● **Supplied data**
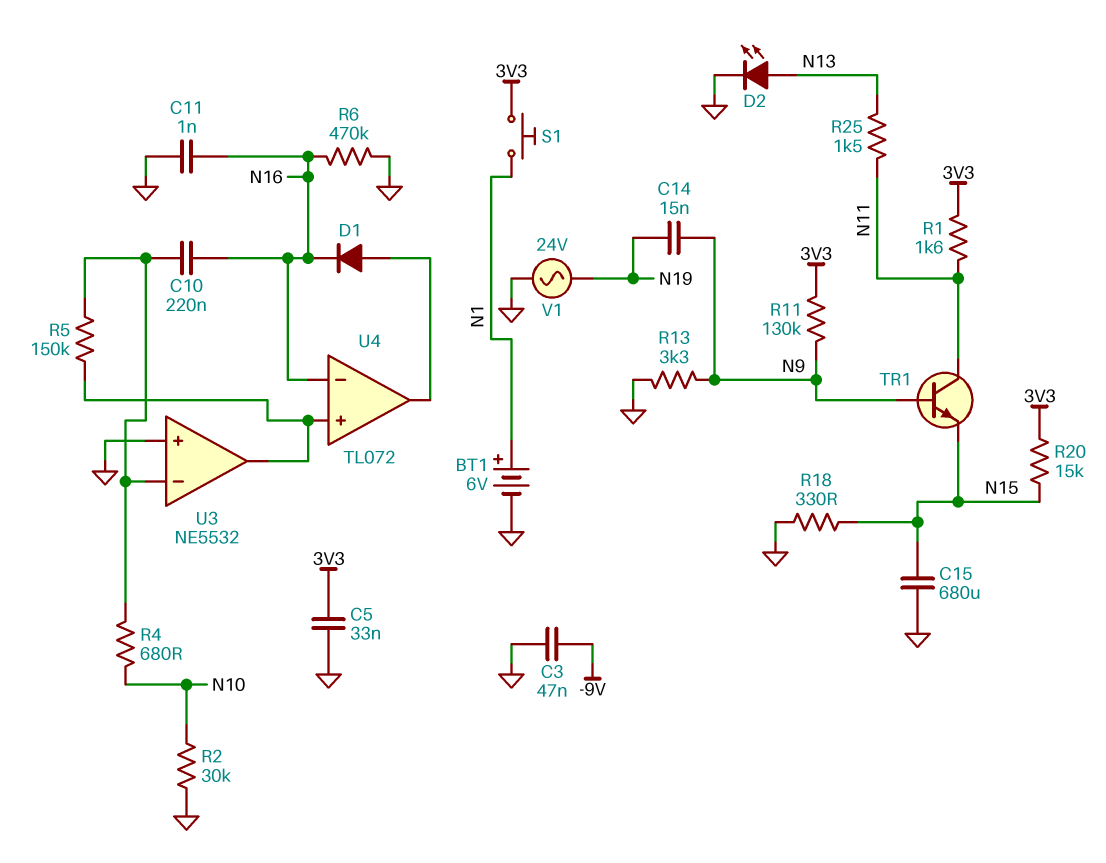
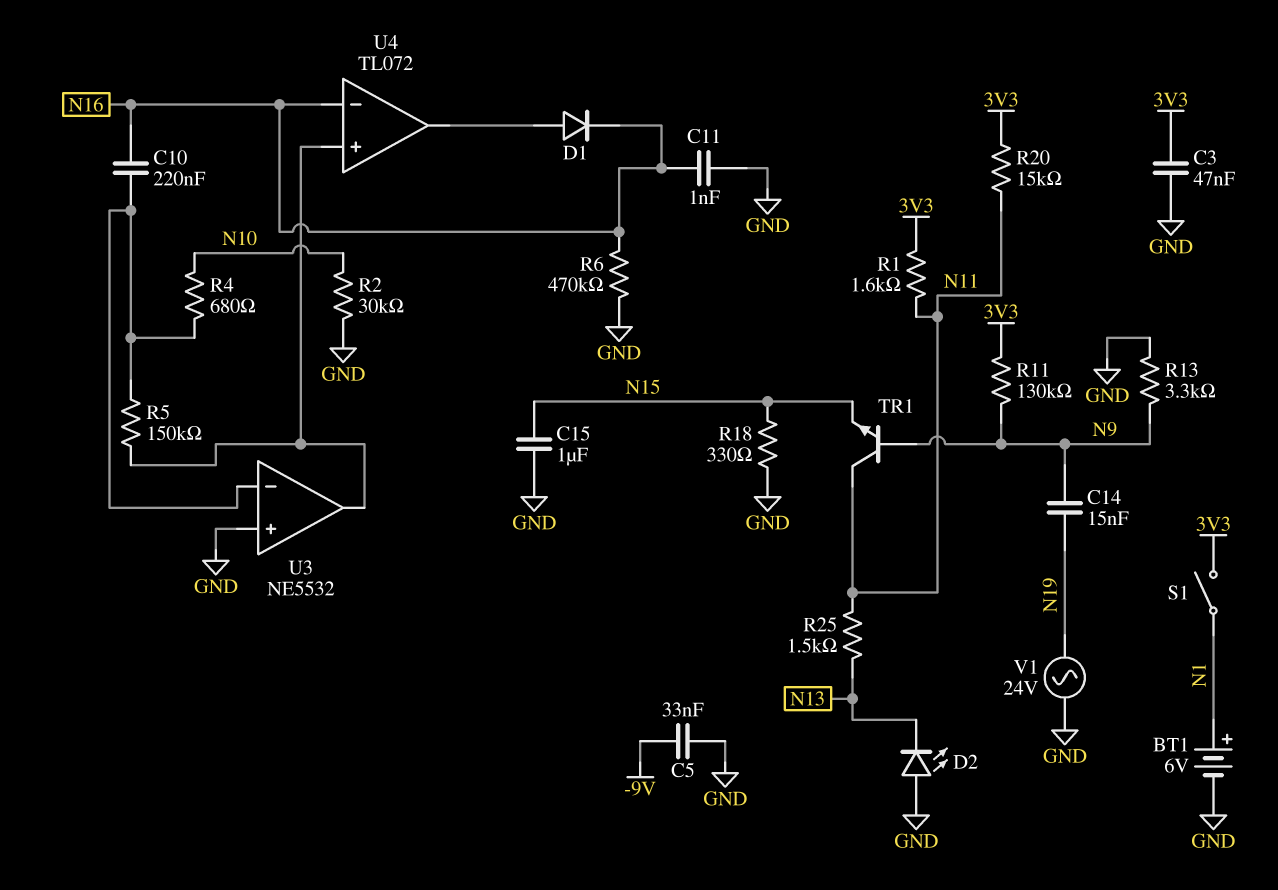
C3: 47nF (-9V, GND) -> 47nF (3V3, GND)
C5: 33nF (3V3, GND) -> 33nF (-9V, GND)
C15: 680uF (GND, N15) -> 1uF (GND, N15)
D2: LED (A N13, K GND) -> LED (A GND, K N13)
R20: 15k (3V3, N15) -> 15k (3V3, N11)
S1: button (3V3, N1) -> switch (3V3, N1)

● **Task item**
Your copy should hold every record word for word and none of the pictures.

● **Problem solution**
C3: 47nF (-9V, GND) -> 47nF (3V3, GND)
C5: 33nF (3V3, GND) -> 33nF (-9V, GND)
C15: 680uF (GND, N15) -> 1uF (GND, N15)
D2: LED (A N13, K GND) -> LED (A GND, K N13)
R20: 15k (3V3, N15) -> 15k (3V3, N11)
S1: button (3V3, N1) -> switch (3V3, N1)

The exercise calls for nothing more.